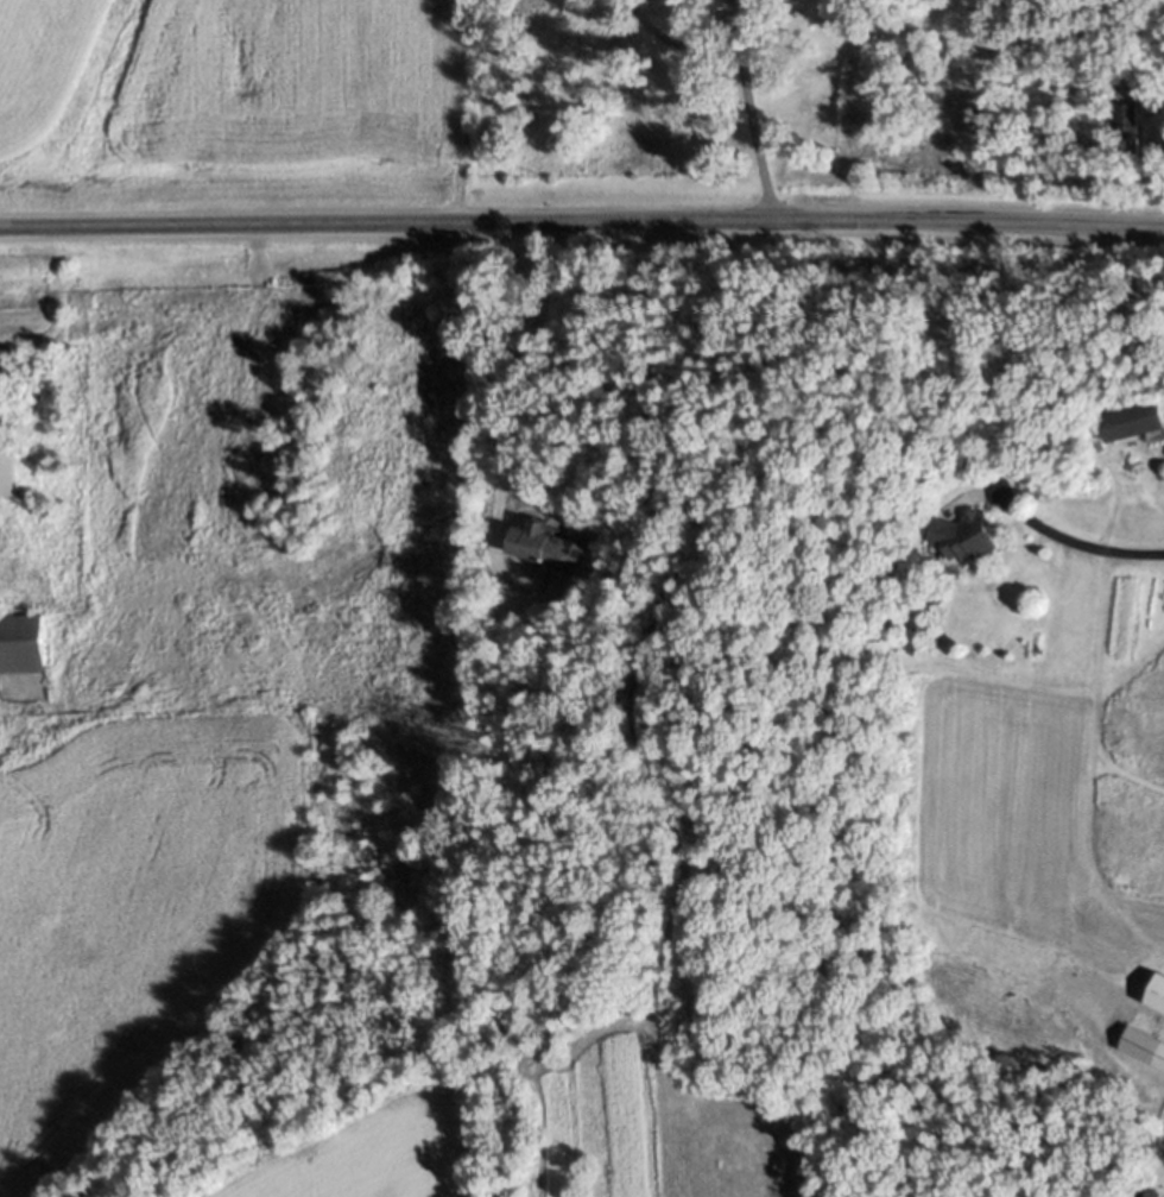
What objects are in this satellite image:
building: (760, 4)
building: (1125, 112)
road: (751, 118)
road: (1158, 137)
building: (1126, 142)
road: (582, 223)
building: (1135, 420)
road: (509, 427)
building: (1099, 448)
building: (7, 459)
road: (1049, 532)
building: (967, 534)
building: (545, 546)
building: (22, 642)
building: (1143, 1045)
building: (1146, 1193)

:::::

Leave the pictures out and reproduce every record above exactly.

What objects are in this satellite image:
building: (760, 4)
building: (1125, 112)
road: (751, 118)
road: (1158, 137)
building: (1126, 142)
road: (582, 223)
building: (1135, 420)
road: (509, 427)
building: (1099, 448)
building: (7, 459)
road: (1049, 532)
building: (967, 534)
building: (545, 546)
building: (22, 642)
building: (1143, 1045)
building: (1146, 1193)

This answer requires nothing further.